**Entries supplied:**

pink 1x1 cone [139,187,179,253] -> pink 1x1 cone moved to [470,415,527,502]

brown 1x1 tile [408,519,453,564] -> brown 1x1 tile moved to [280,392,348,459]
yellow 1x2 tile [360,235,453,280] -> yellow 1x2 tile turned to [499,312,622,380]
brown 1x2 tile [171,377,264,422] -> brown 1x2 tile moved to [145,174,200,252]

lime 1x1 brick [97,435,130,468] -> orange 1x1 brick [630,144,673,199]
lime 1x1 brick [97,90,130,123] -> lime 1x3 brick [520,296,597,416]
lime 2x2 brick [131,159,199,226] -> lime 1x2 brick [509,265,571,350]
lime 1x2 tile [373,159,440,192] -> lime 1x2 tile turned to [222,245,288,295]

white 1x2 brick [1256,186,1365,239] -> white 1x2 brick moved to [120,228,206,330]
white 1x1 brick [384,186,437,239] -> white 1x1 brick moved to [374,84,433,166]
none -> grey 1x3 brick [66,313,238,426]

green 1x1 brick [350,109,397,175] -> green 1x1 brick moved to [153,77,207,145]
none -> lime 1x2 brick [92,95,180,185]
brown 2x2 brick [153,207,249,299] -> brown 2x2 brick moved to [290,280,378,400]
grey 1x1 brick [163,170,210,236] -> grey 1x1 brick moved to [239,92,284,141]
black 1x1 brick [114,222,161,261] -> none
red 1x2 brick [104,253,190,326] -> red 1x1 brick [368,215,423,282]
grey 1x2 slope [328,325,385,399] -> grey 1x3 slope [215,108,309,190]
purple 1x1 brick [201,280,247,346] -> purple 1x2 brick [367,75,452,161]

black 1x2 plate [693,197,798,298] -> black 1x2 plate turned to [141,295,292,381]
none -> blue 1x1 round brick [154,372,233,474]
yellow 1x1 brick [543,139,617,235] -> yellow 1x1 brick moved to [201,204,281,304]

**Problem to solve:**
Tell how many lines of the data include the word "brown", and nothing else.

**Answer for this exercise:**
3